(Data excerpts)
-------------------------
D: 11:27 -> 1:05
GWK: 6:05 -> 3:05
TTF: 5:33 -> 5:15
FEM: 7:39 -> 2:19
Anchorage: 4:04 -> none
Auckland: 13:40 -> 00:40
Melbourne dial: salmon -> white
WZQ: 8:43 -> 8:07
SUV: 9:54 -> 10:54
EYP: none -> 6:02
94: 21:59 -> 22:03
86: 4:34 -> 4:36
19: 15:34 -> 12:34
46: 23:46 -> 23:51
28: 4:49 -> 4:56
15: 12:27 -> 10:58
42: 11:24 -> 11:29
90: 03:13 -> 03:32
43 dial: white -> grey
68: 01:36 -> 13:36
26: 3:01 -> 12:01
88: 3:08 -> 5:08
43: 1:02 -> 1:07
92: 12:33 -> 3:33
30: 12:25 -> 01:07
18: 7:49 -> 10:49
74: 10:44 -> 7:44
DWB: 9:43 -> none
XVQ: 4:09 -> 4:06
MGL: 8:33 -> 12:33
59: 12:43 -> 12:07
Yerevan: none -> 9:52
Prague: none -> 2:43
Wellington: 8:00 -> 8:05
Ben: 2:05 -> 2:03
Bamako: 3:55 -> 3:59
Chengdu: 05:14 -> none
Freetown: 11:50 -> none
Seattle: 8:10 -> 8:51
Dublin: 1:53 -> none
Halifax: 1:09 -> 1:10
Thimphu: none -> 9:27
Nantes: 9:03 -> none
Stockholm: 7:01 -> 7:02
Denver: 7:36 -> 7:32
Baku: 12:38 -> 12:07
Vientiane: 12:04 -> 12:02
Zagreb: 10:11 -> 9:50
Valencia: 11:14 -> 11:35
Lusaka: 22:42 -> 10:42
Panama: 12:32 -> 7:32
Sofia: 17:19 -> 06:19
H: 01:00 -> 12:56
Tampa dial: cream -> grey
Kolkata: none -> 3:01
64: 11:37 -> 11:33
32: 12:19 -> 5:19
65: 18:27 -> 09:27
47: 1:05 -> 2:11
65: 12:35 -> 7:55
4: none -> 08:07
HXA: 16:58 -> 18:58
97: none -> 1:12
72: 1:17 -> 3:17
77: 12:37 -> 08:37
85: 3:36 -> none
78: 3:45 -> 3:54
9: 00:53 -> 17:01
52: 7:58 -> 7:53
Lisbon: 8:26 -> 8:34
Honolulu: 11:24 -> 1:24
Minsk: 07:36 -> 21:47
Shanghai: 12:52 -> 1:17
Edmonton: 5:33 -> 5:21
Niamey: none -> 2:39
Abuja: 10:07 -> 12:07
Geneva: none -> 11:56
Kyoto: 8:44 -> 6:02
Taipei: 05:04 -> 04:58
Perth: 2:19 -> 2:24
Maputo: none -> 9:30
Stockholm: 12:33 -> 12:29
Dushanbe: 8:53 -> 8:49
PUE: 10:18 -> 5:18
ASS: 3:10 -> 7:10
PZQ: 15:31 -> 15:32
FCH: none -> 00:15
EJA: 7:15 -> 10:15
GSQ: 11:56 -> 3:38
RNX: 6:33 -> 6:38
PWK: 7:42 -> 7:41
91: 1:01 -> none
-------------------------
**Set task**
Please arrange every line of the records above into a Markdown table with the columns Row and Line, numbering the rows and omitting any blank lines.

**Answer to this task**
| Row | Line |
|---|---|
| 1 | D: 11:27 -> 1:05 |
| 2 | GWK: 6:05 -> 3:05 |
| 3 | TTF: 5:33 -> 5:15 |
| 4 | FEM: 7:39 -> 2:19 |
| 5 | Anchorage: 4:04 -> none |
| 6 | Auckland: 13:40 -> 00:40 |
| 7 | Melbourne dial: salmon -> white |
| 8 | WZQ: 8:43 -> 8:07 |
| 9 | SUV: 9:54 -> 10:54 |
| 10 | EYP: none -> 6:02 |
| 11 | 94: 21:59 -> 22:03 |
| 12 | 86: 4:34 -> 4:36 |
| 13 | 19: 15:34 -> 12:34 |
| 14 | 46: 23:46 -> 23:51 |
| 15 | 28: 4:49 -> 4:56 |
| 16 | 15: 12:27 -> 10:58 |
| 17 | 42: 11:24 -> 11:29 |
| 18 | 90: 03:13 -> 03:32 |
| 19 | 43 dial: white -> grey |
| 20 | 68: 01:36 -> 13:36 |
| 21 | 26: 3:01 -> 12:01 |
| 22 | 88: 3:08 -> 5:08 |
| 23 | 43: 1:02 -> 1:07 |
| 24 | 92: 12:33 -> 3:33 |
| 25 | 30: 12:25 -> 01:07 |
| 26 | 18: 7:49 -> 10:49 |
| 27 | 74: 10:44 -> 7:44 |
| 28 | DWB: 9:43 -> none |
| 29 | XVQ: 4:09 -> 4:06 |
| 30 | MGL: 8:33 -> 12:33 |
| 31 | 59: 12:43 -> 12:07 |
| 32 | Yerevan: none -> 9:52 |
| 33 | Prague: none -> 2:43 |
| 34 | Wellington: 8:00 -> 8:05 |
| 35 | Ben: 2:05 -> 2:03 |
| 36 | Bamako: 3:55 -> 3:59 |
| 37 | Chengdu: 05:14 -> none |
| 38 | Freetown: 11:50 -> none |
| 39 | Seattle: 8:10 -> 8:51 |
| 40 | Dublin: 1:53 -> none |
| 41 | Halifax: 1:09 -> 1:10 |
| 42 | Thimphu: none -> 9:27 |
| 43 | Nantes: 9:03 -> none |
| 44 | Stockholm: 7:01 -> 7:02 |
| 45 | Denver: 7:36 -> 7:32 |
| 46 | Baku: 12:38 -> 12:07 |
| 47 | Vientiane: 12:04 -> 12:02 |
| 48 | Zagreb: 10:11 -> 9:50 |
| 49 | Valencia: 11:14 -> 11:35 |
| 50 | Lusaka: 22:42 -> 10:42 |
| 51 | Panama: 12:32 -> 7:32 |
| 52 | Sofia: 17:19 -> 06:19 |
| 53 | H: 01:00 -> 12:56 |
| 54 | Tampa dial: cream -> grey |
| 55 | Kolkata: none -> 3:01 |
| 56 | 64: 11:37 -> 11:33 |
| 57 | 32: 12:19 -> 5:19 |
| 58 | 65: 18:27 -> 09:27 |
| 59 | 47: 1:05 -> 2:11 |
| 60 | 65: 12:35 -> 7:55 |
| 61 | 4: none -> 08:07 |
| 62 | HXA: 16:58 -> 18:58 |
| 63 | 97: none -> 1:12 |
| 64 | 72: 1:17 -> 3:17 |
| 65 | 77: 12:37 -> 08:37 |
| 66 | 85: 3:36 -> none |
| 67 | 78: 3:45 -> 3:54 |
| 68 | 9: 00:53 -> 17:01 |
| 69 | 52: 7:58 -> 7:53 |
| 70 | Lisbon: 8:26 -> 8:34 |
| 71 | Honolulu: 11:24 -> 1:24 |
| 72 | Minsk: 07:36 -> 21:47 |
| 73 | Shanghai: 12:52 -> 1:17 |
| 74 | Edmonton: 5:33 -> 5:21 |
| 75 | Niamey: none -> 2:39 |
| 76 | Abuja: 10:07 -> 12:07 |
| 77 | Geneva: none -> 11:56 |
| 78 | Kyoto: 8:44 -> 6:02 |
| 79 | Taipei: 05:04 -> 04:58 |
| 80 | Perth: 2:19 -> 2:24 |
| 81 | Maputo: none -> 9:30 |
| 82 | Stockholm: 12:33 -> 12:29 |
| 83 | Dushanbe: 8:53 -> 8:49 |
| 84 | PUE: 10:18 -> 5:18 |
| 85 | ASS: 3:10 -> 7:10 |
| 86 | PZQ: 15:31 -> 15:32 |
| 87 | FCH: none -> 00:15 |
| 88 | EJA: 7:15 -> 10:15 |
| 89 | GSQ: 11:56 -> 3:38 |
| 90 | RNX: 6:33 -> 6:38 |
| 91 | PWK: 7:42 -> 7:41 |
| 92 | 91: 1:01 -> none |